[Object state comparisons]
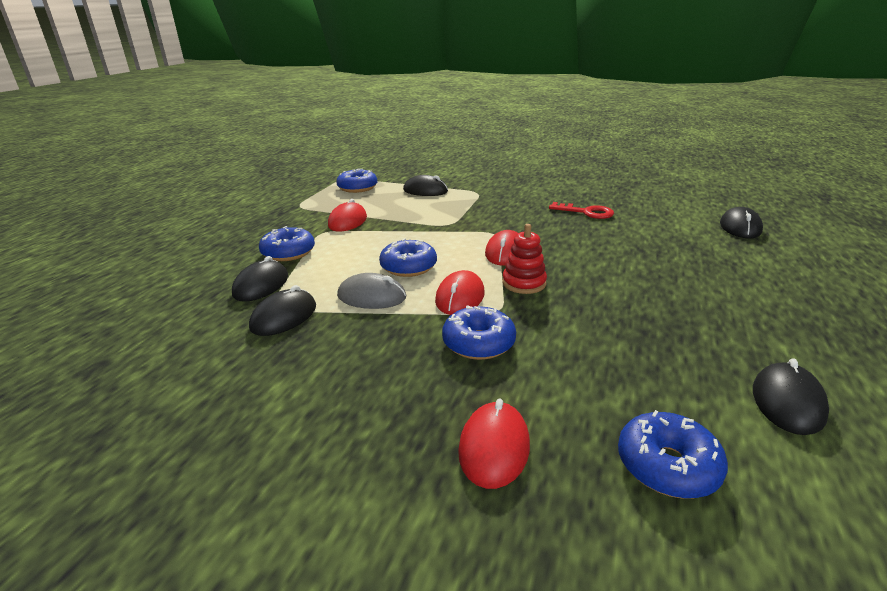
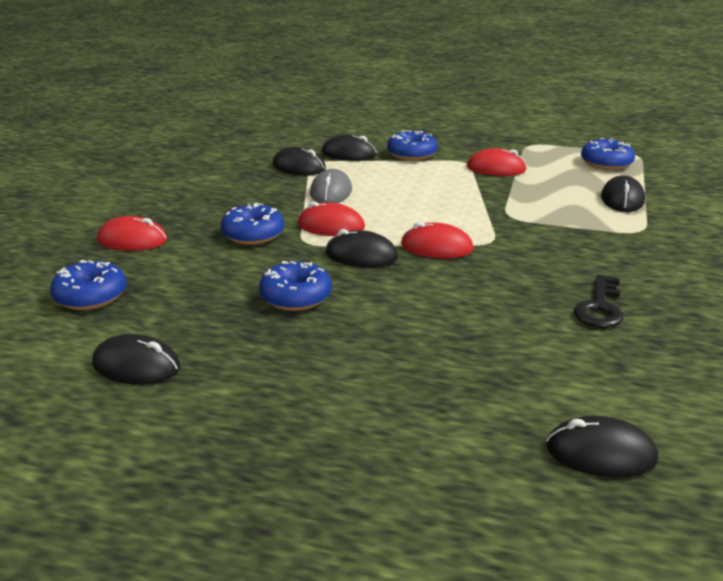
camera: 85 degrees right, 0 degrees up
blue donut [379,238,437,277] -> blue donut moved to [259,261,332,311]
red stacking toy [502,224,547,294] -> black mouse [326,229,398,267]
red key [549,202,614,219] -> black key [574,275,623,328]

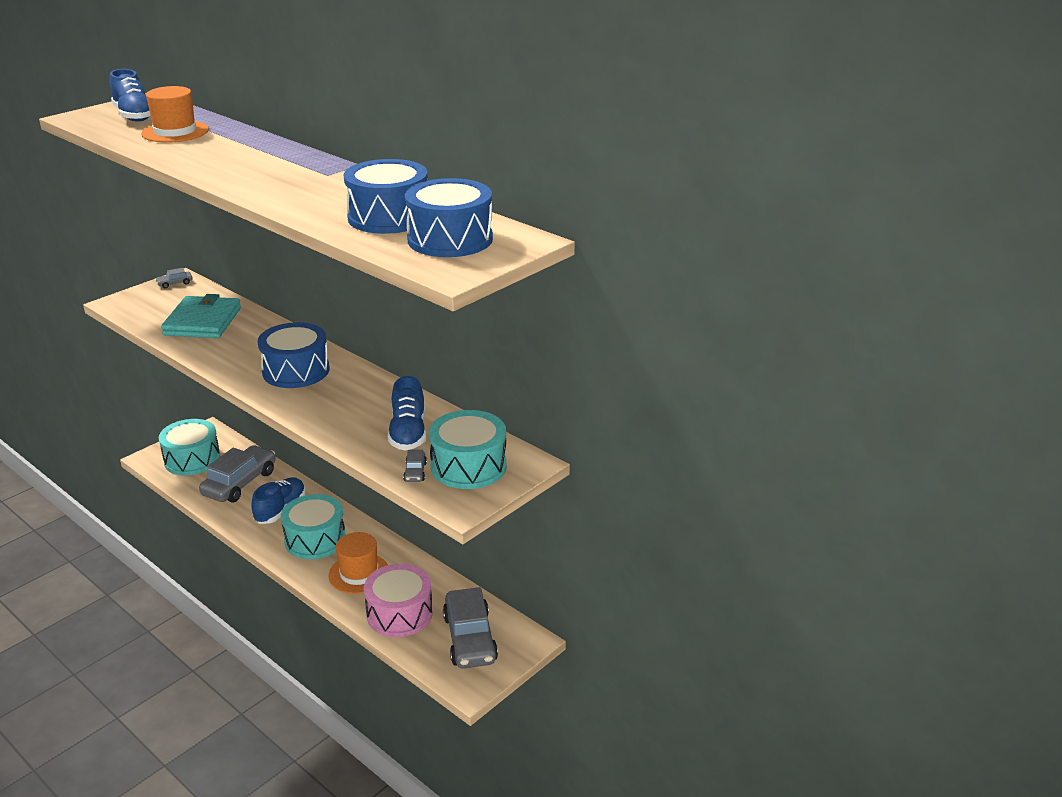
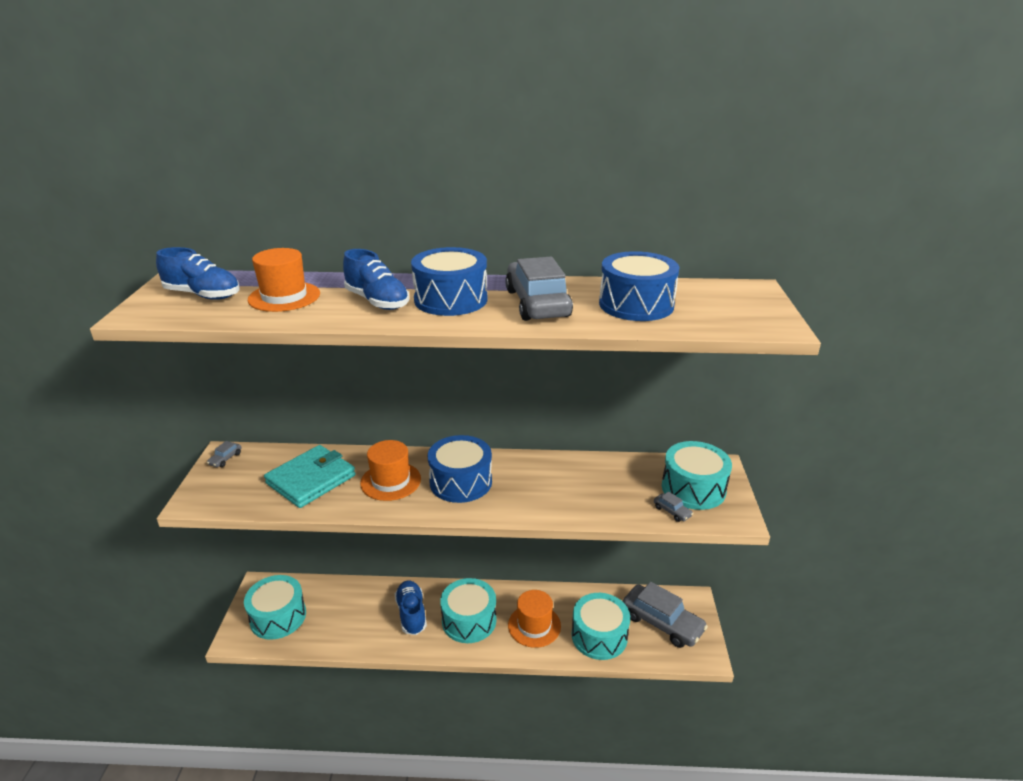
camera: 40 degrees left, 0 degrees up
turquoise wallet [161,294,241,338] -> turquoise wallet turned 75 degrees clockwise [264,445,356,508]
grey car [199,445,276,502] -> grey car moved to [505,257,573,321]
pink drum [364,564,433,637] -> turquoise drum [572,593,630,660]
blue shoe [388,376,427,450] -> blue shoe moved to [343,249,409,310]
blue drum [405,178,493,257] -> blue drum moved to [411,247,487,316]
none -> orange hat [360,440,421,501]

§ **EXERCISE**
Read the data above. Pull out each line in which the string "drum" appears.

§ **FINAL ANSWER**
pink drum [364,564,433,637] -> turquoise drum [572,593,630,660]
blue drum [405,178,493,257] -> blue drum moved to [411,247,487,316]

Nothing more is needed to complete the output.